Revision comparison data
^^^^^^^^

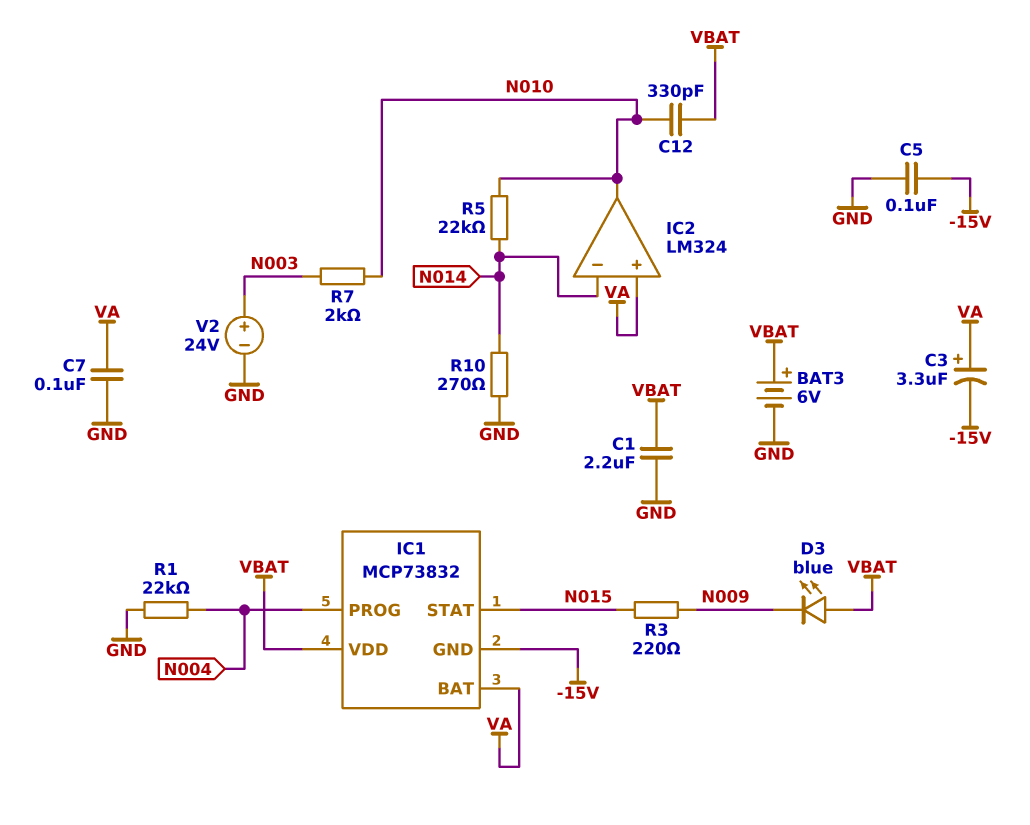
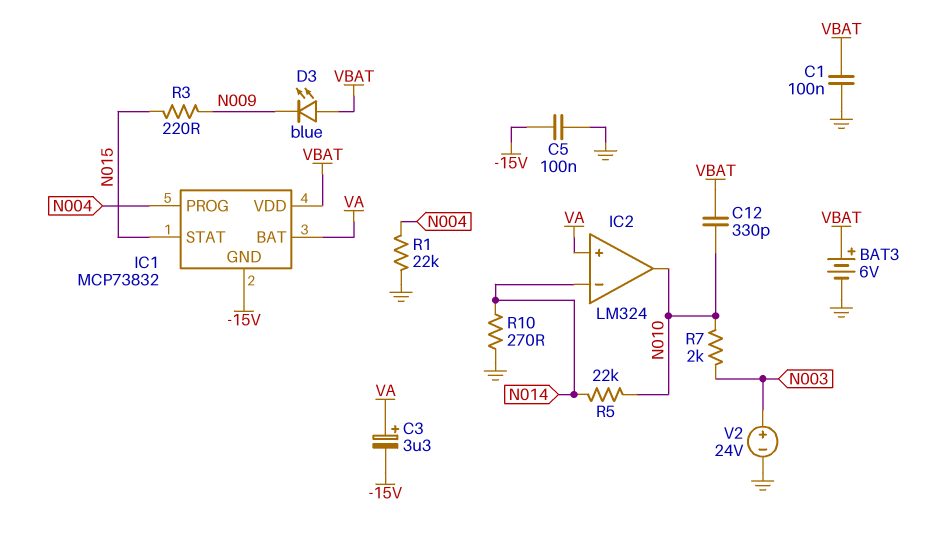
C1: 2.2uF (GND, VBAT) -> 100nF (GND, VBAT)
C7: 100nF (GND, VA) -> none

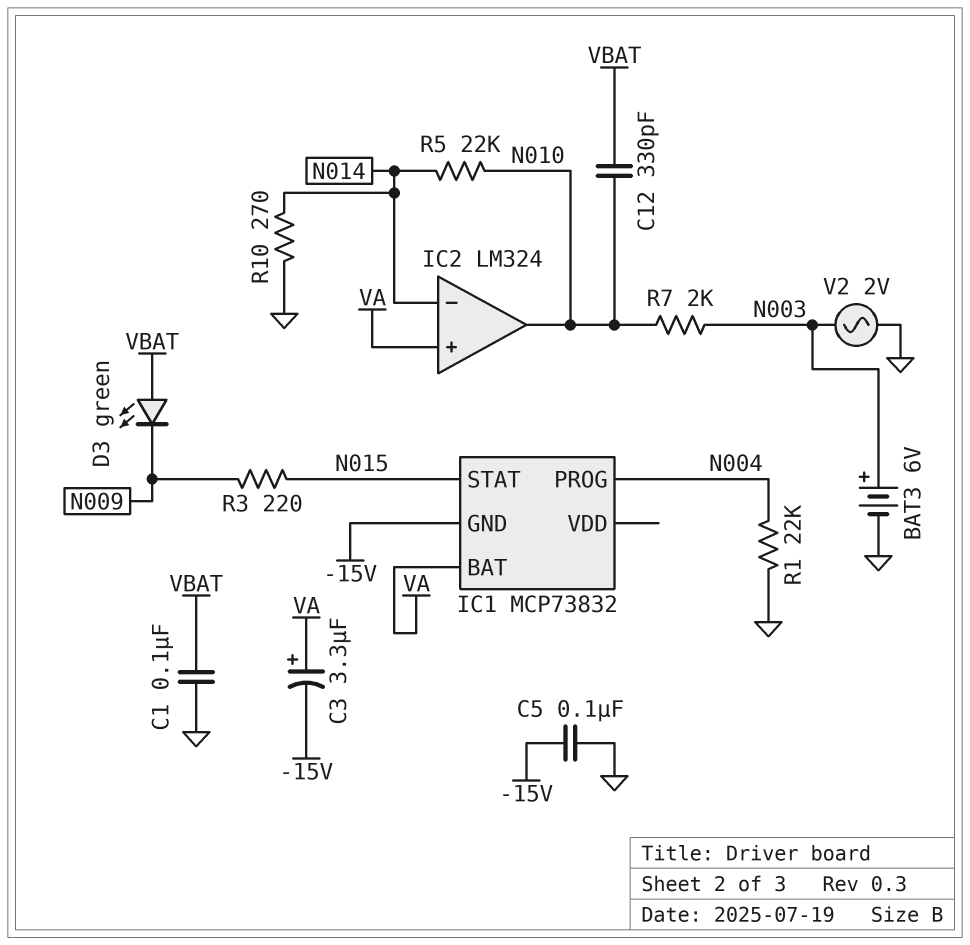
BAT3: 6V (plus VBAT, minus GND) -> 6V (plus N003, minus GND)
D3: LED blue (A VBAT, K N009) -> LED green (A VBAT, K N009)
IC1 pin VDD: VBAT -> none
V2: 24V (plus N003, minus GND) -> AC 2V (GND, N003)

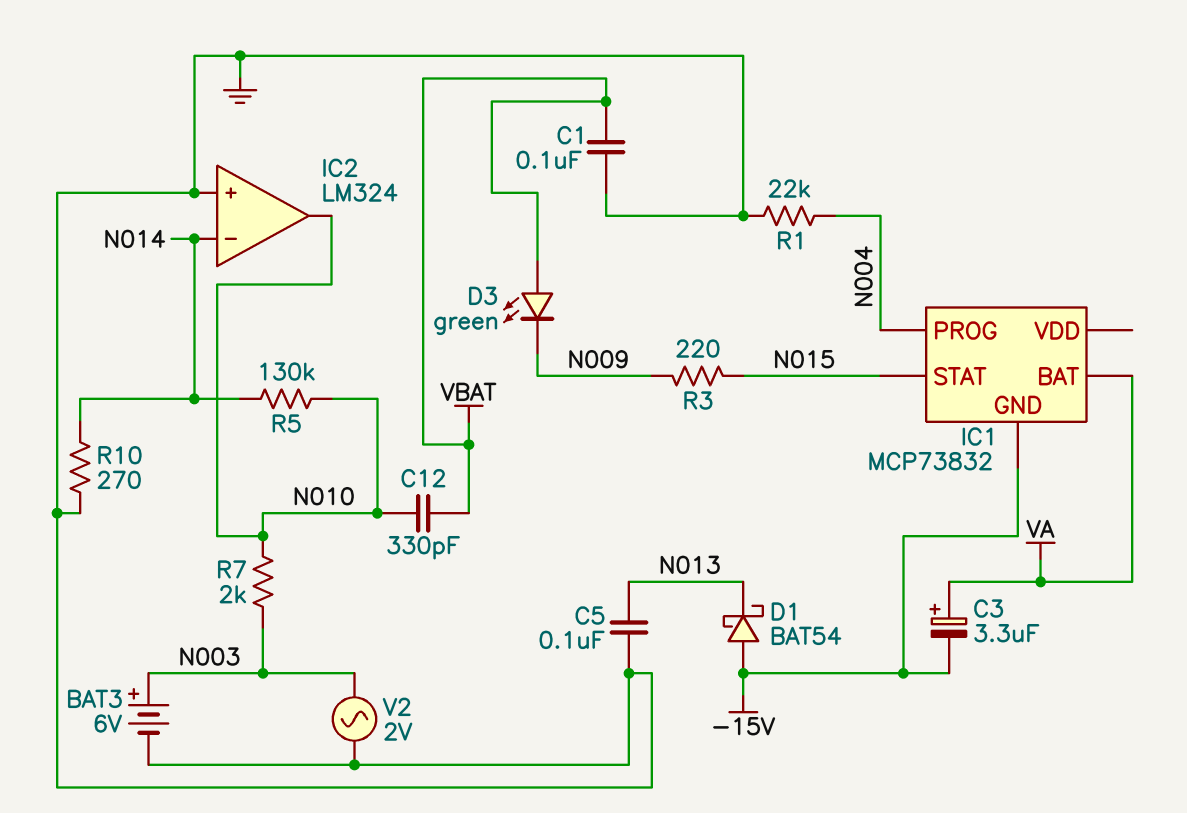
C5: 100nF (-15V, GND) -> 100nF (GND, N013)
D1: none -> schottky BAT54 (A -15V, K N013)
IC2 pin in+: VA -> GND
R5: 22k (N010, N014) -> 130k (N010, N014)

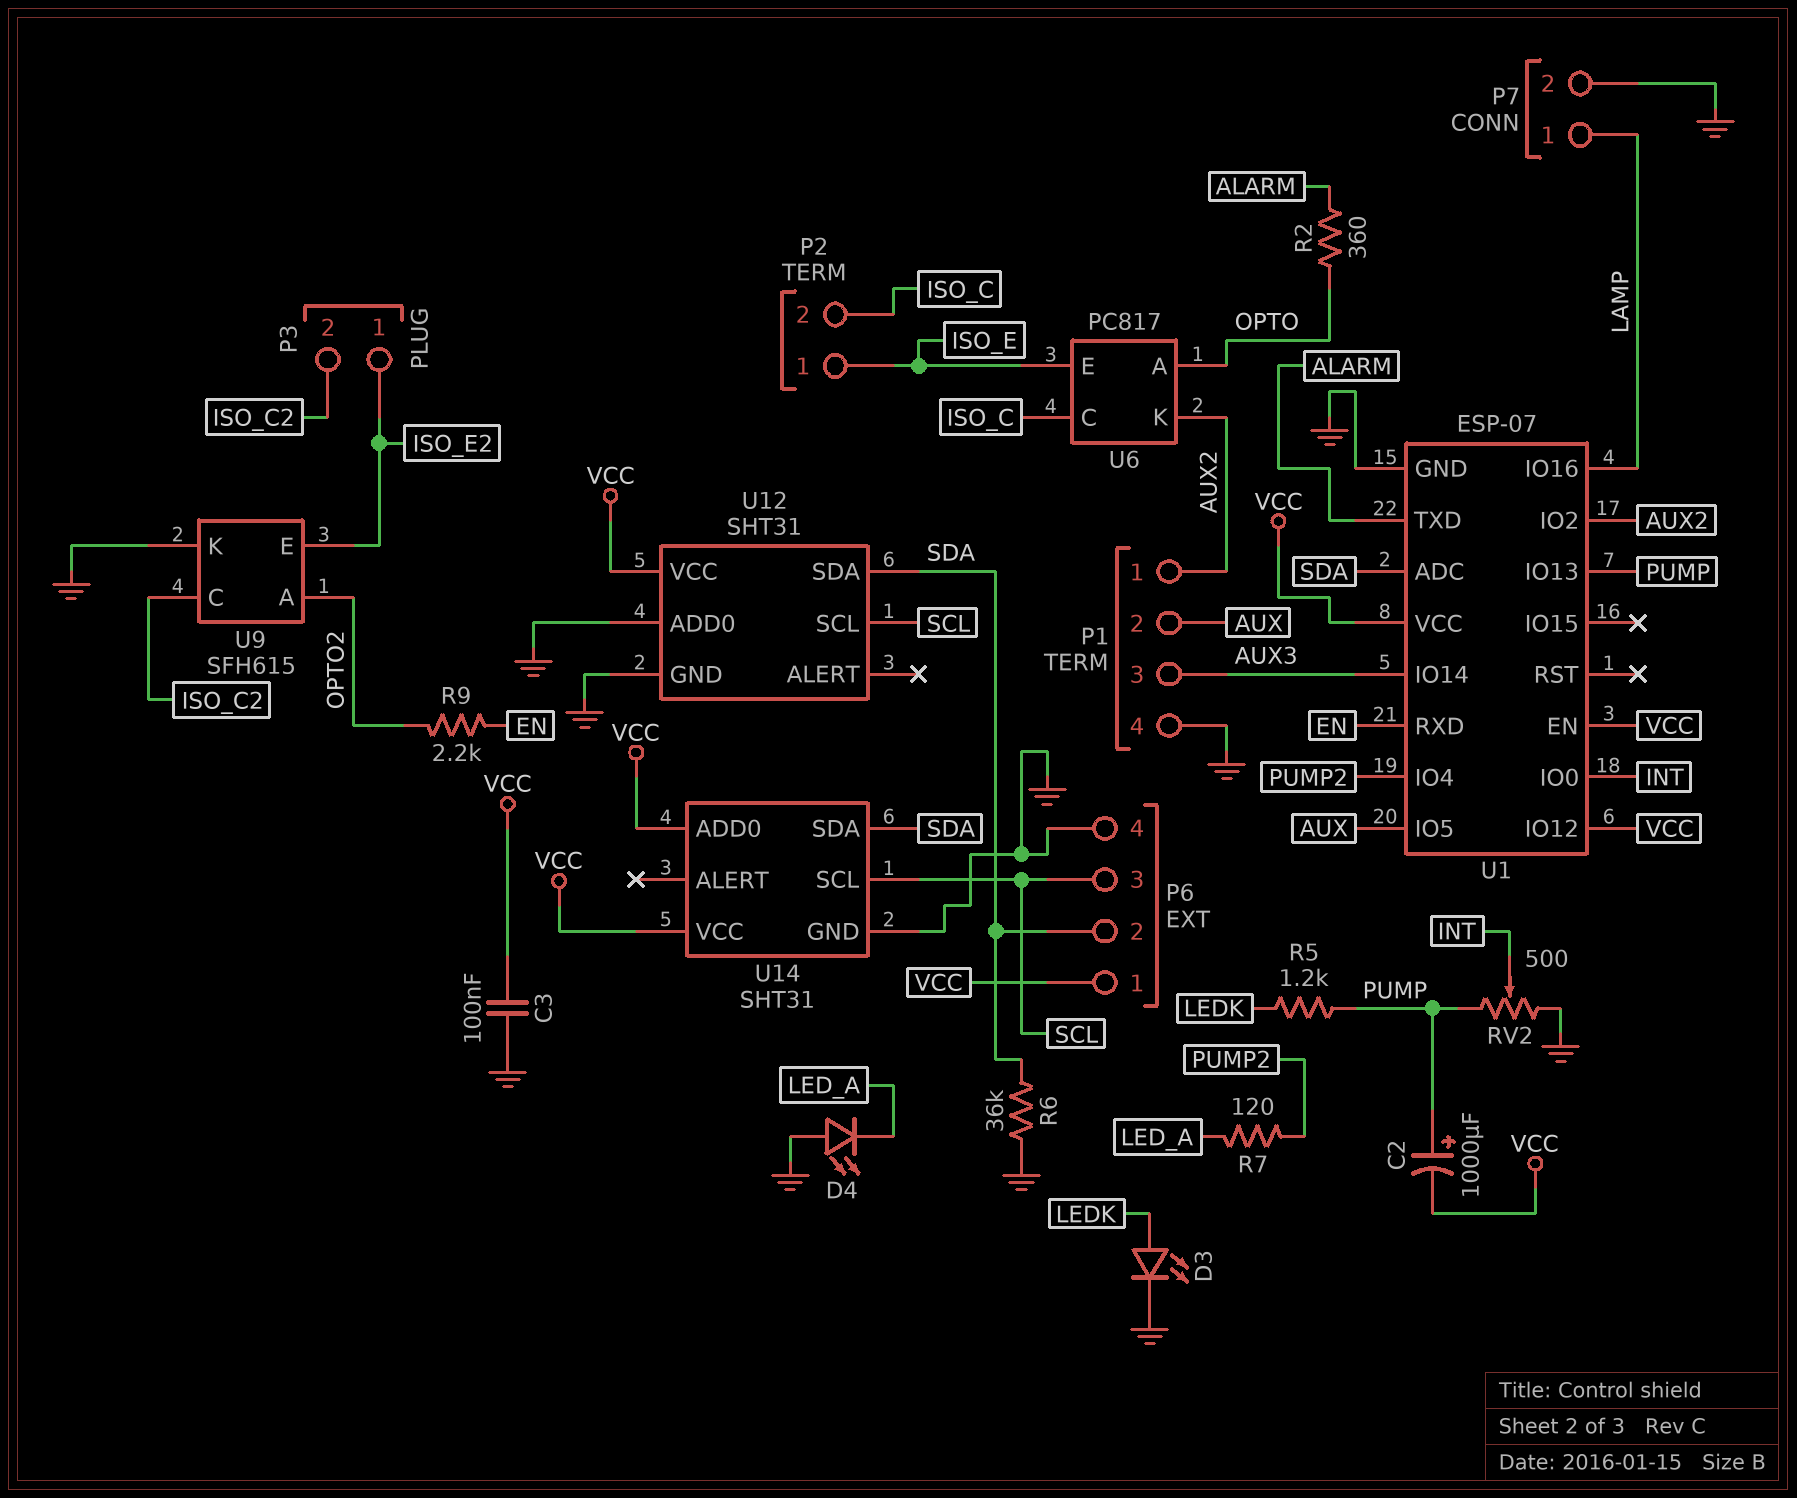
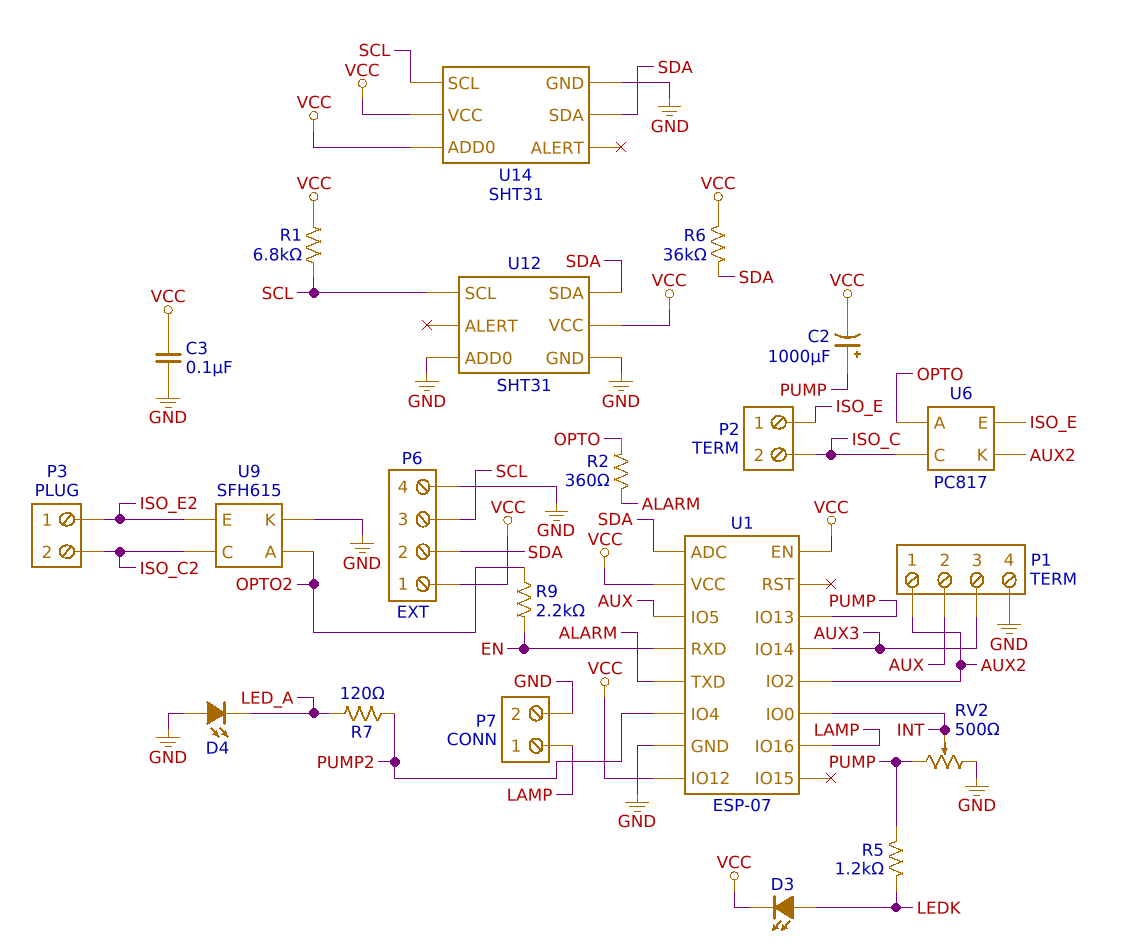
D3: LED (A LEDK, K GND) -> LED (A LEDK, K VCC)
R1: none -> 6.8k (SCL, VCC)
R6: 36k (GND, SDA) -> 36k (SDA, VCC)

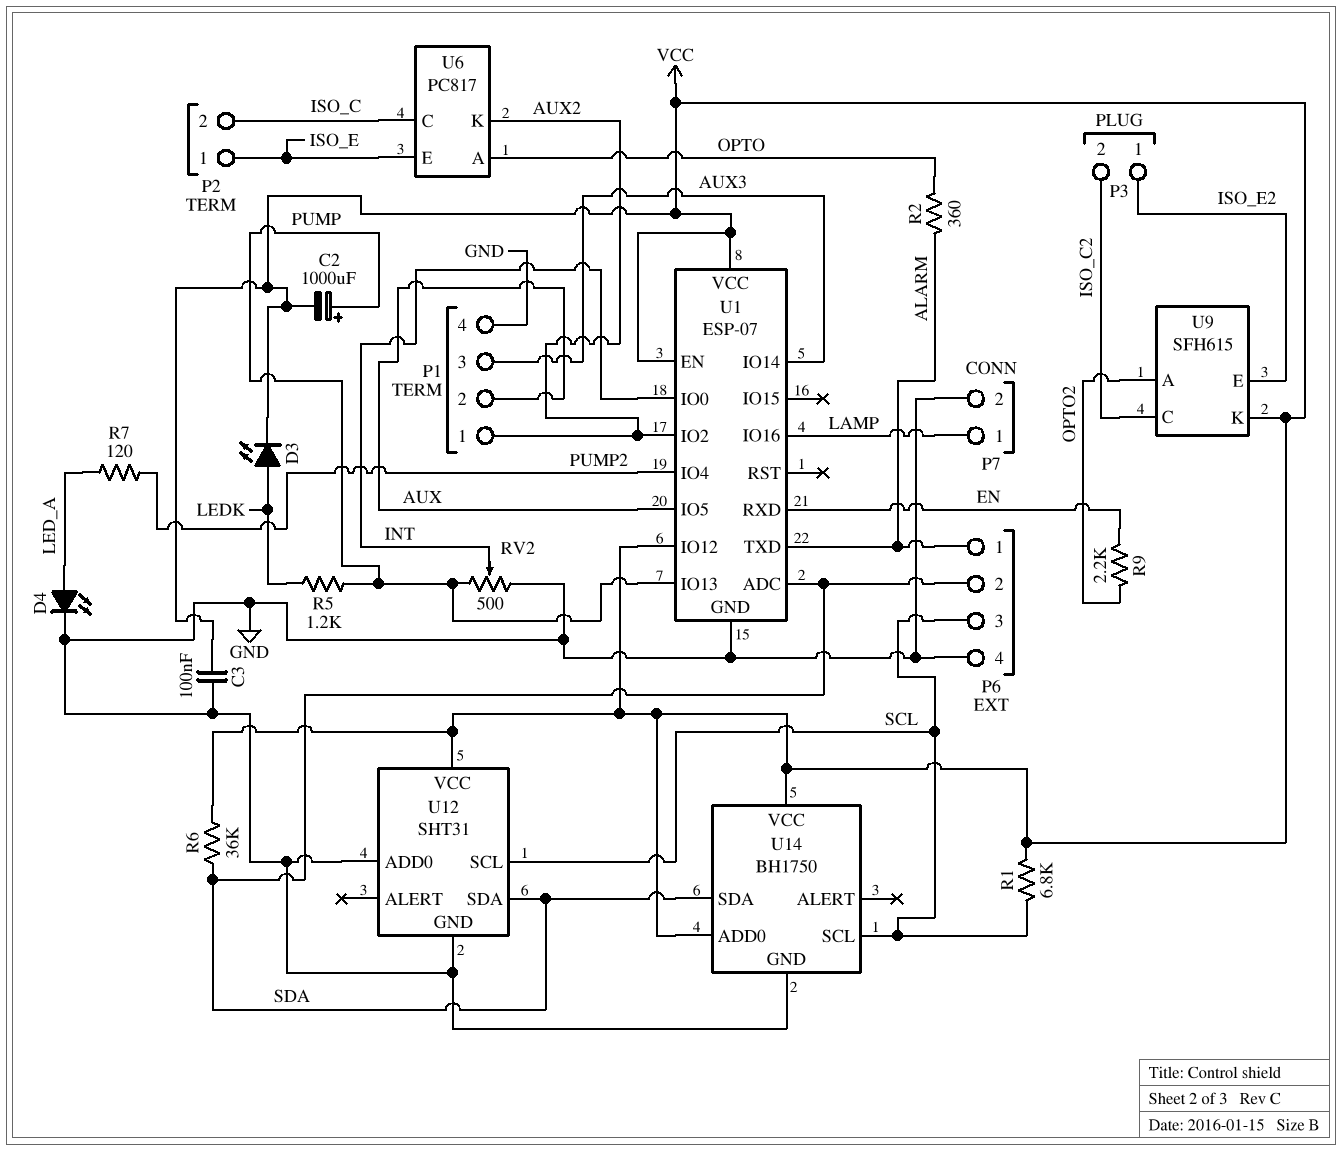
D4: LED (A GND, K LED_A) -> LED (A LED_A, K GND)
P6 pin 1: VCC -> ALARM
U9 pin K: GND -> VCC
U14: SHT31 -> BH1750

^^^^^^^^

▶ [What you are asked to do]: Your answer must be an exact repeat of all the records, minus the pictures.

▶ [Response below]:
C1: 2.2uF (GND, VBAT) -> 100nF (GND, VBAT)
C7: 100nF (GND, VA) -> none

BAT3: 6V (plus VBAT, minus GND) -> 6V (plus N003, minus GND)
D3: LED blue (A VBAT, K N009) -> LED green (A VBAT, K N009)
IC1 pin VDD: VBAT -> none
V2: 24V (plus N003, minus GND) -> AC 2V (GND, N003)

C5: 100nF (-15V, GND) -> 100nF (GND, N013)
D1: none -> schottky BAT54 (A -15V, K N013)
IC2 pin in+: VA -> GND
R5: 22k (N010, N014) -> 130k (N010, N014)

D3: LED (A LEDK, K GND) -> LED (A LEDK, K VCC)
R1: none -> 6.8k (SCL, VCC)
R6: 36k (GND, SDA) -> 36k (SDA, VCC)

D4: LED (A GND, K LED_A) -> LED (A LED_A, K GND)
P6 pin 1: VCC -> ALARM
U9 pin K: GND -> VCC
U14: SHT31 -> BH1750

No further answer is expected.